#### Goal of the exercise:
Nothing but an exact copy of the records below counts as the answer.

-------- Records for the exercise

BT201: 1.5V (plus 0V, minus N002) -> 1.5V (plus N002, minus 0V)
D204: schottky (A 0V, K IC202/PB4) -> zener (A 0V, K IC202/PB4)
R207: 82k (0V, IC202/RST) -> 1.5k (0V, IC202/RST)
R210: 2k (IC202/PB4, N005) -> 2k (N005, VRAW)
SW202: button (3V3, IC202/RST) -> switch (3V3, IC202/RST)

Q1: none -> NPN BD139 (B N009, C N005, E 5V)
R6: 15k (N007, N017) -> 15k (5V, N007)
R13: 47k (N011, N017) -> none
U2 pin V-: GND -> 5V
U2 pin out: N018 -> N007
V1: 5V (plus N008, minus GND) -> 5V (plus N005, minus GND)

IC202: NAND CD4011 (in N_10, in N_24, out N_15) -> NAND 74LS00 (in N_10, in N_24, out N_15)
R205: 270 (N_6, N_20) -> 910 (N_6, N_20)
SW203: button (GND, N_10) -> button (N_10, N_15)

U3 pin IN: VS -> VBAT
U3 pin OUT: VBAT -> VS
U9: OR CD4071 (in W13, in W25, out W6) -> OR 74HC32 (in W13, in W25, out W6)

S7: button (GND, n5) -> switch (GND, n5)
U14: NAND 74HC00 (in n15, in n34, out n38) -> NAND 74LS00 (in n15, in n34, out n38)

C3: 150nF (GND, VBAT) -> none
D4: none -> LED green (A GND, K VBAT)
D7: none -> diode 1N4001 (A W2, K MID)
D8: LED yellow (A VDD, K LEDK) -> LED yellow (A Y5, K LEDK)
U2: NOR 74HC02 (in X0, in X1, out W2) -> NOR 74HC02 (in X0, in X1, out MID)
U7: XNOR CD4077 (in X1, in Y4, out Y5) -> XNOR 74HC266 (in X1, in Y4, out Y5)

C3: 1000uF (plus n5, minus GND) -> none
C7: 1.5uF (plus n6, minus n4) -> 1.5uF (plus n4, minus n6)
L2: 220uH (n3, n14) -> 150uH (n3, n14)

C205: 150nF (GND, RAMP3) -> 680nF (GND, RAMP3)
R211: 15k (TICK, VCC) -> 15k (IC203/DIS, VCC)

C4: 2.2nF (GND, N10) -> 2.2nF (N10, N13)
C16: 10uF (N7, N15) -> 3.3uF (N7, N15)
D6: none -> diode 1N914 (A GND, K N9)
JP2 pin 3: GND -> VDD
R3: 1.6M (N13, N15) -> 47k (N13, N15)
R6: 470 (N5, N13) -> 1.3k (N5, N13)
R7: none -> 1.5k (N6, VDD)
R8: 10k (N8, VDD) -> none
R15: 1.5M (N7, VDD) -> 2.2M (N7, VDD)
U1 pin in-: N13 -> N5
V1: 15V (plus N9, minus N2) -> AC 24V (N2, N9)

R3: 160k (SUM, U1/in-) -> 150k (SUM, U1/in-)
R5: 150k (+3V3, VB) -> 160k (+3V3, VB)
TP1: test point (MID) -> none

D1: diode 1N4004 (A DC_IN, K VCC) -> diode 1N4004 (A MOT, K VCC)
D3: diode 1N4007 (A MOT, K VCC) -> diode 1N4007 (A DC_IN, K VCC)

----------------

#### Answer to the problem:
BT201: 1.5V (plus 0V, minus N002) -> 1.5V (plus N002, minus 0V)
D204: schottky (A 0V, K IC202/PB4) -> zener (A 0V, K IC202/PB4)
R207: 82k (0V, IC202/RST) -> 1.5k (0V, IC202/RST)
R210: 2k (IC202/PB4, N005) -> 2k (N005, VRAW)
SW202: button (3V3, IC202/RST) -> switch (3V3, IC202/RST)

Q1: none -> NPN BD139 (B N009, C N005, E 5V)
R6: 15k (N007, N017) -> 15k (5V, N007)
R13: 47k (N011, N017) -> none
U2 pin V-: GND -> 5V
U2 pin out: N018 -> N007
V1: 5V (plus N008, minus GND) -> 5V (plus N005, minus GND)

IC202: NAND CD4011 (in N_10, in N_24, out N_15) -> NAND 74LS00 (in N_10, in N_24, out N_15)
R205: 270 (N_6, N_20) -> 910 (N_6, N_20)
SW203: button (GND, N_10) -> button (N_10, N_15)

U3 pin IN: VS -> VBAT
U3 pin OUT: VBAT -> VS
U9: OR CD4071 (in W13, in W25, out W6) -> OR 74HC32 (in W13, in W25, out W6)

S7: button (GND, n5) -> switch (GND, n5)
U14: NAND 74HC00 (in n15, in n34, out n38) -> NAND 74LS00 (in n15, in n34, out n38)

C3: 150nF (GND, VBAT) -> none
D4: none -> LED green (A GND, K VBAT)
D7: none -> diode 1N4001 (A W2, K MID)
D8: LED yellow (A VDD, K LEDK) -> LED yellow (A Y5, K LEDK)
U2: NOR 74HC02 (in X0, in X1, out W2) -> NOR 74HC02 (in X0, in X1, out MID)
U7: XNOR CD4077 (in X1, in Y4, out Y5) -> XNOR 74HC266 (in X1, in Y4, out Y5)

C3: 1000uF (plus n5, minus GND) -> none
C7: 1.5uF (plus n6, minus n4) -> 1.5uF (plus n4, minus n6)
L2: 220uH (n3, n14) -> 150uH (n3, n14)

C205: 150nF (GND, RAMP3) -> 680nF (GND, RAMP3)
R211: 15k (TICK, VCC) -> 15k (IC203/DIS, VCC)

C4: 2.2nF (GND, N10) -> 2.2nF (N10, N13)
C16: 10uF (N7, N15) -> 3.3uF (N7, N15)
D6: none -> diode 1N914 (A GND, K N9)
JP2 pin 3: GND -> VDD
R3: 1.6M (N13, N15) -> 47k (N13, N15)
R6: 470 (N5, N13) -> 1.3k (N5, N13)
R7: none -> 1.5k (N6, VDD)
R8: 10k (N8, VDD) -> none
R15: 1.5M (N7, VDD) -> 2.2M (N7, VDD)
U1 pin in-: N13 -> N5
V1: 15V (plus N9, minus N2) -> AC 24V (N2, N9)

R3: 160k (SUM, U1/in-) -> 150k (SUM, U1/in-)
R5: 150k (+3V3, VB) -> 160k (+3V3, VB)
TP1: test point (MID) -> none

D1: diode 1N4004 (A DC_IN, K VCC) -> diode 1N4004 (A MOT, K VCC)
D3: diode 1N4007 (A MOT, K VCC) -> diode 1N4007 (A DC_IN, K VCC)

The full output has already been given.